[Change detection data]
::::

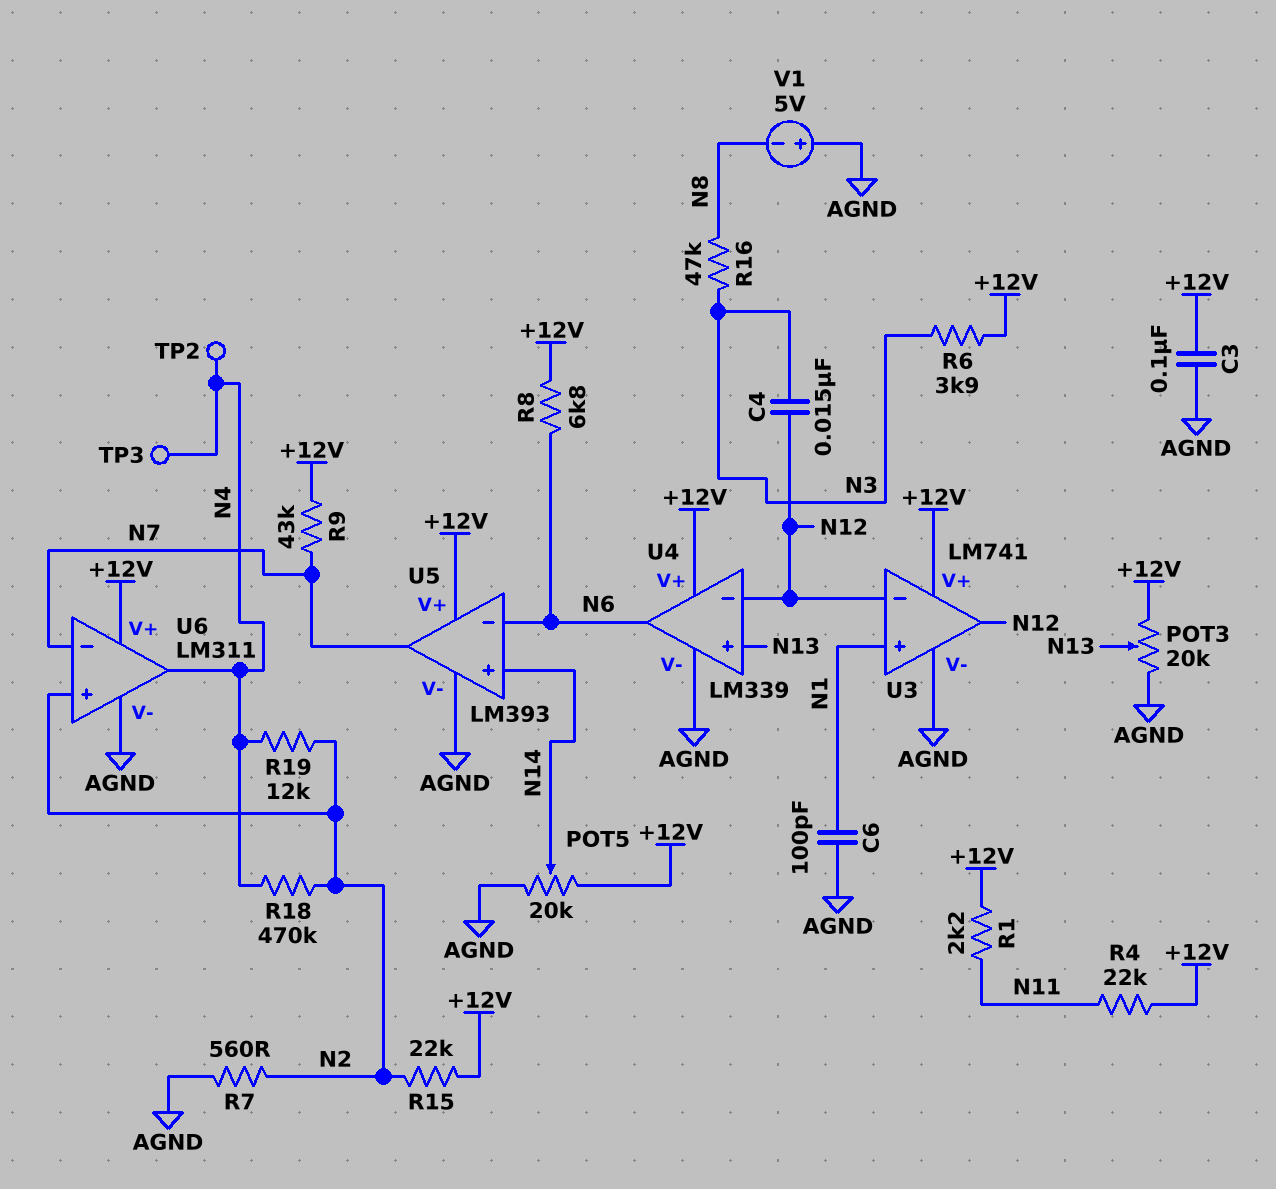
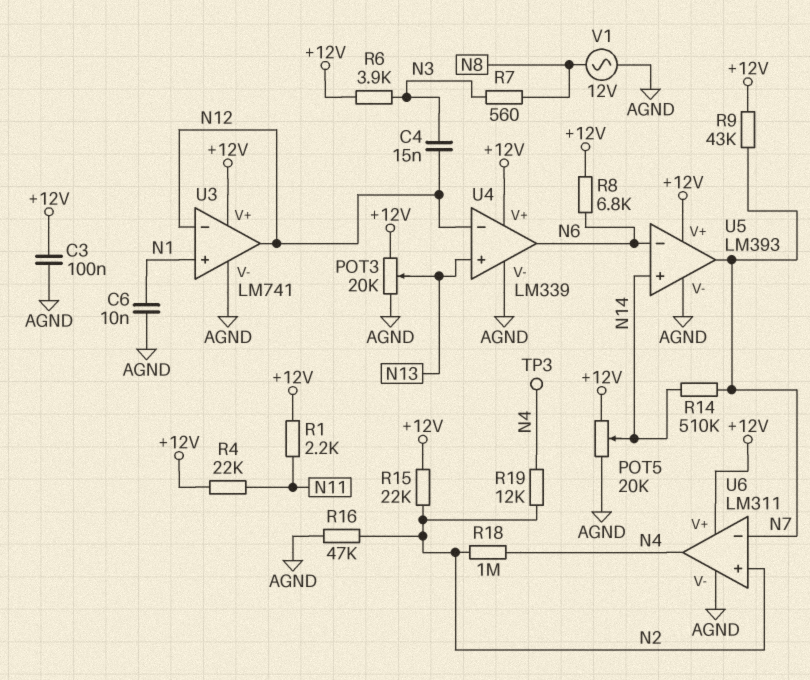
C6: 100pF (AGND, N1) -> 10nF (AGND, N1)
R7: 560 (AGND, N2) -> 560 (N3, N8)
R14: none -> 510k (N7, N14)
R16: 47k (N3, N8) -> 47k (AGND, N2)
R18: 470k (N2, N4) -> 1M (N2, N4)
TP2: test point (N4) -> none
V1: 5V (plus AGND, minus N8) -> AC 12V (AGND, N8)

::::

* What you have to do: Only the lines from the one holding "R7: 560 (AGND, N2) -> 560 (N3, N8)" through the end of the records should appear in the answer, each repeated exactly.

* Reply to the task:
R7: 560 (AGND, N2) -> 560 (N3, N8)
R14: none -> 510k (N7, N14)
R16: 47k (N3, N8) -> 47k (AGND, N2)
R18: 470k (N2, N4) -> 1M (N2, N4)
TP2: test point (N4) -> none
V1: 5V (plus AGND, minus N8) -> AC 12V (AGND, N8)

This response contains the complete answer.